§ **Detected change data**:
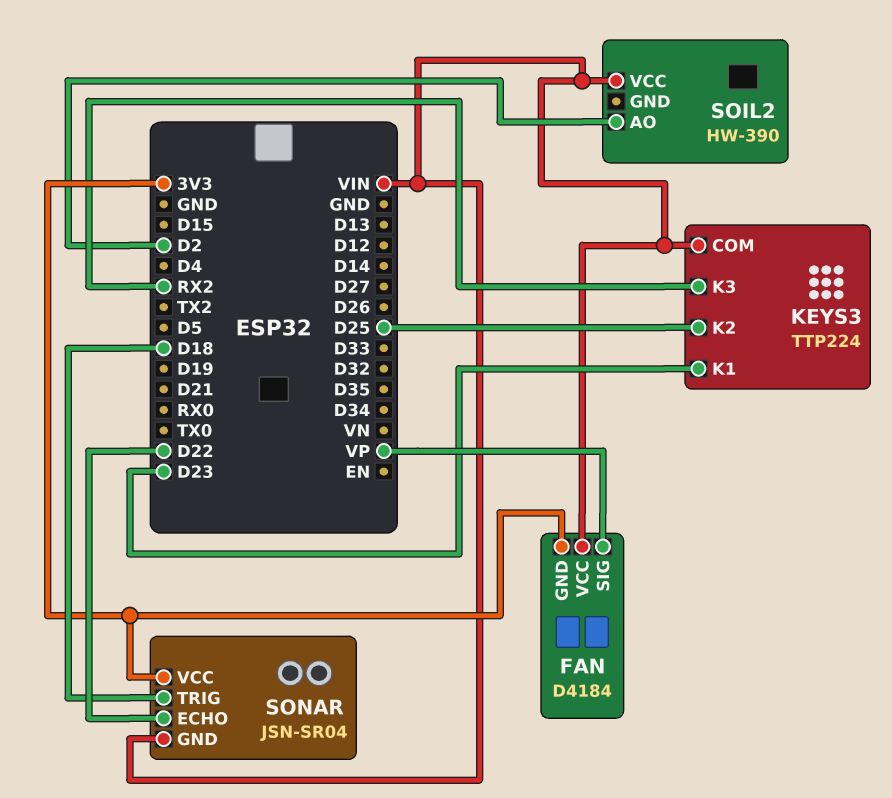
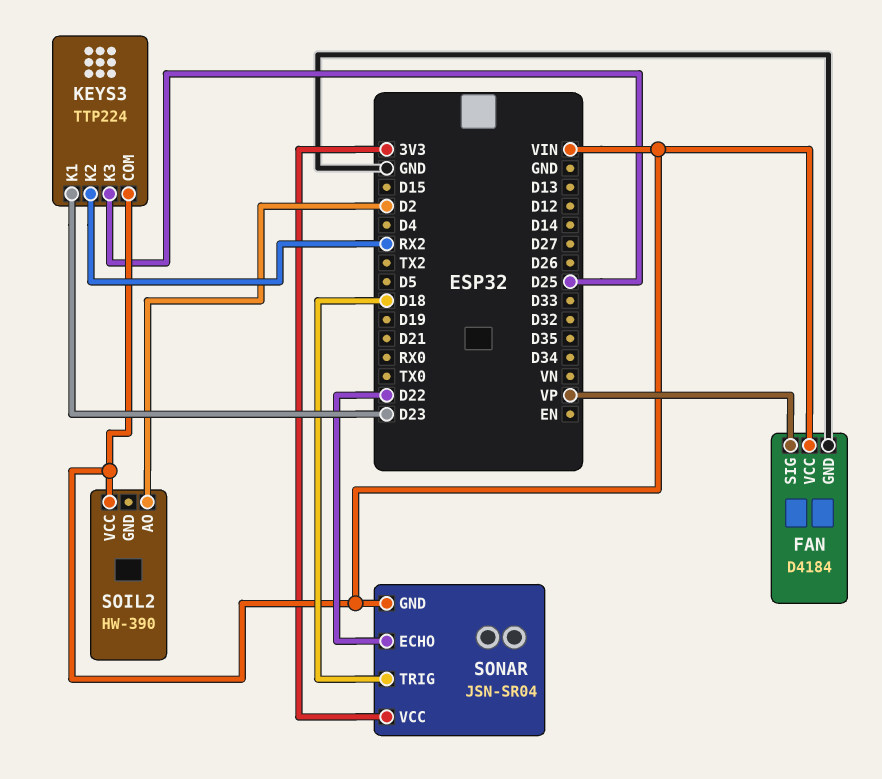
FAN pin GND: 3V3 -> GND
KEYS3 pin K2: D25 -> RX2
KEYS3 pin K3: RX2 -> D25

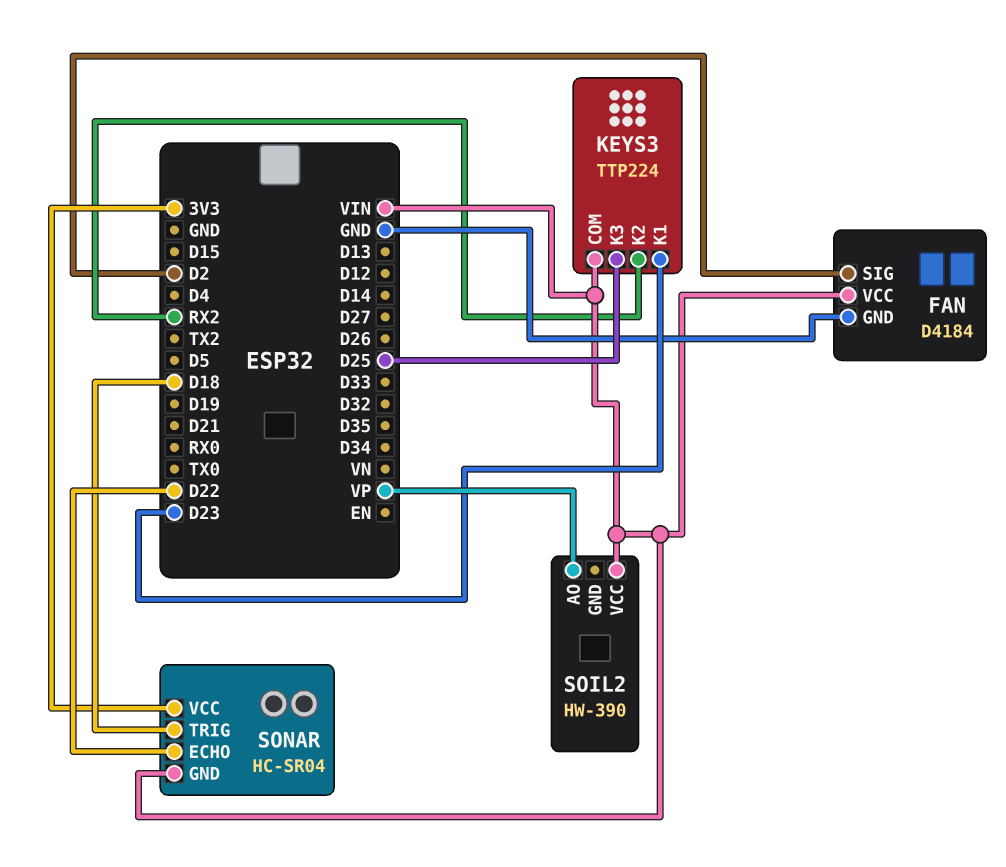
FAN pin SIG: VP -> D2
SOIL2 pin AO: D2 -> VP
SONAR: JSN-SR04 -> HC-SR04

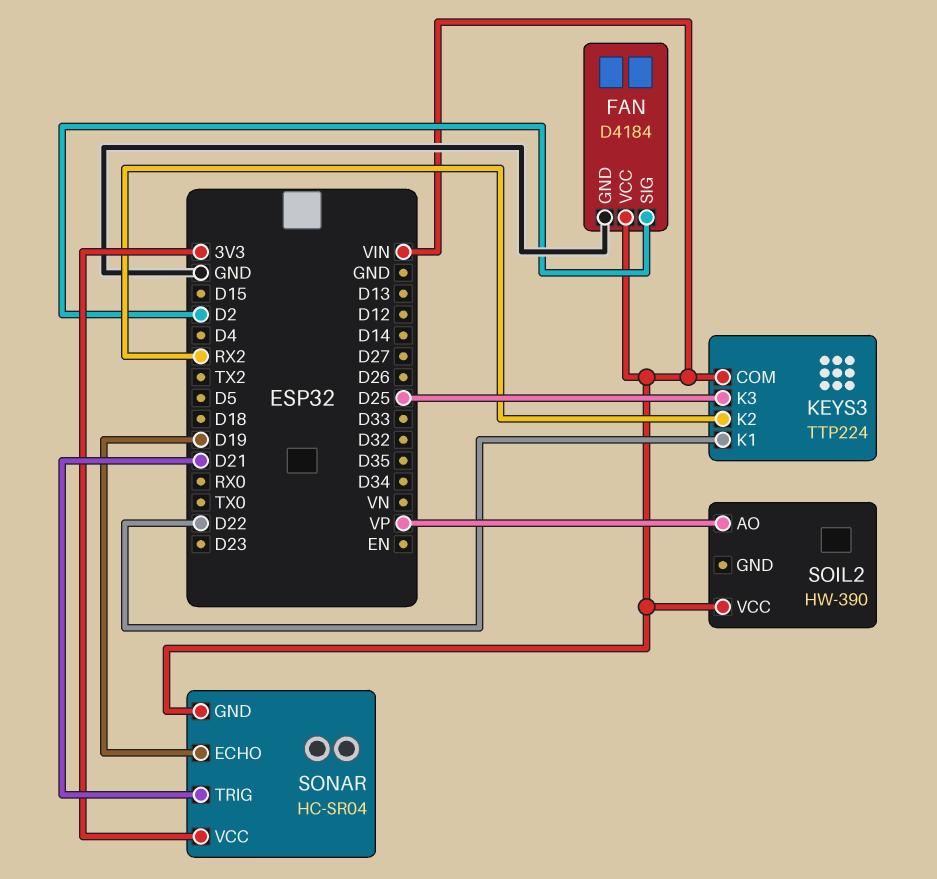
KEYS3 pin K1: D23 -> D22
SONAR pin ECHO: D22 -> D19
SONAR pin TRIG: D18 -> D21

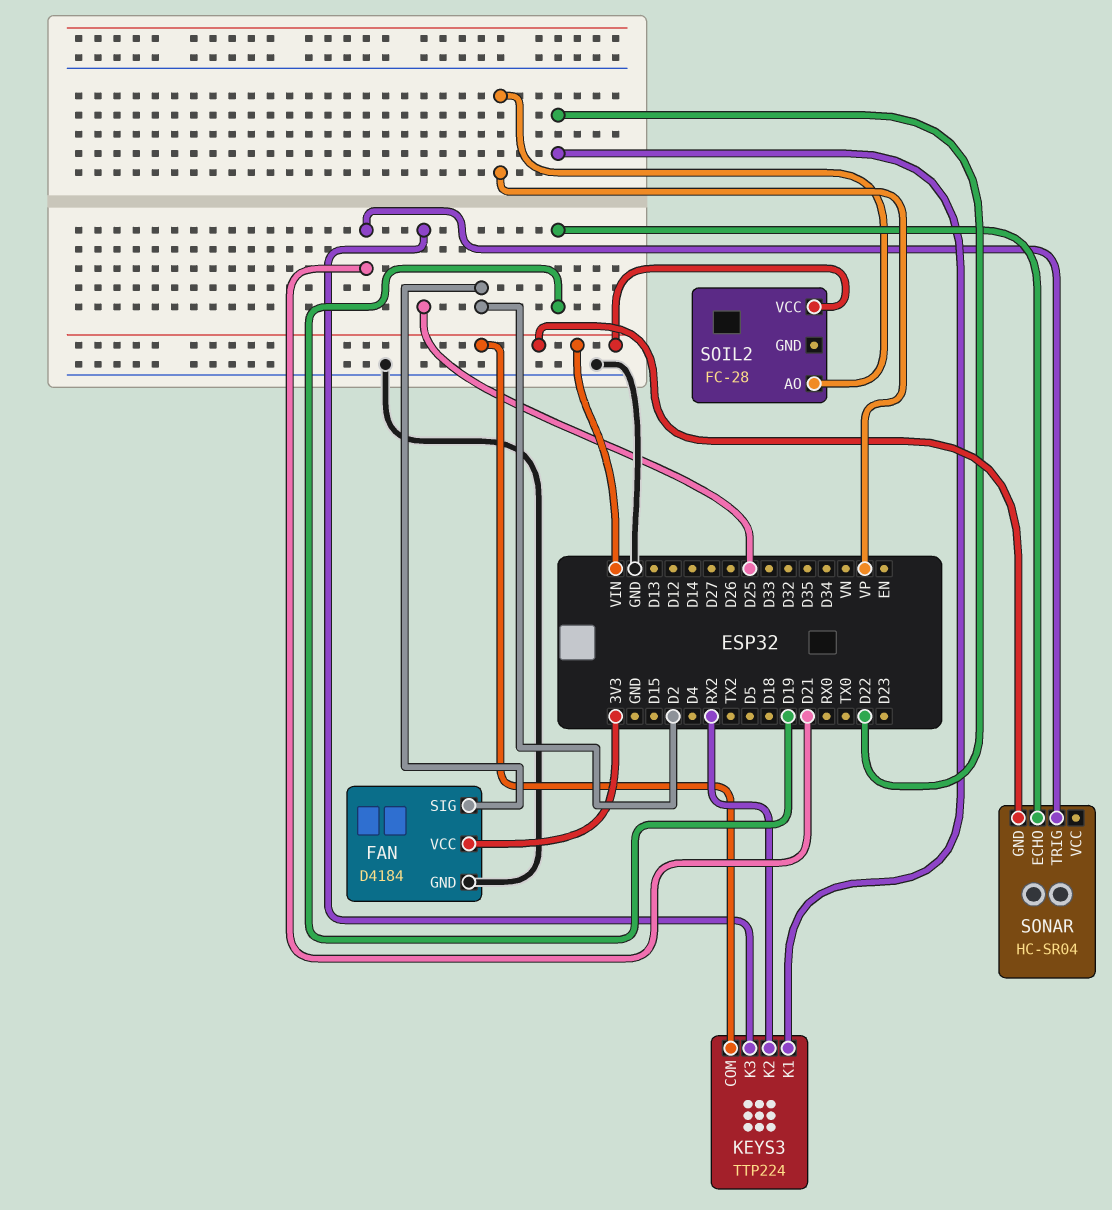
FAN pin VCC: VIN -> 3V3
SOIL2: HW-390 -> FC-28
SONAR pin VCC: 3V3 -> none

§ **INSTRUCTIONS FOR THE TASK**:
Among the records, count every line where "SONAR" appears. Reply with the total alone.

§ **RESULT**:
4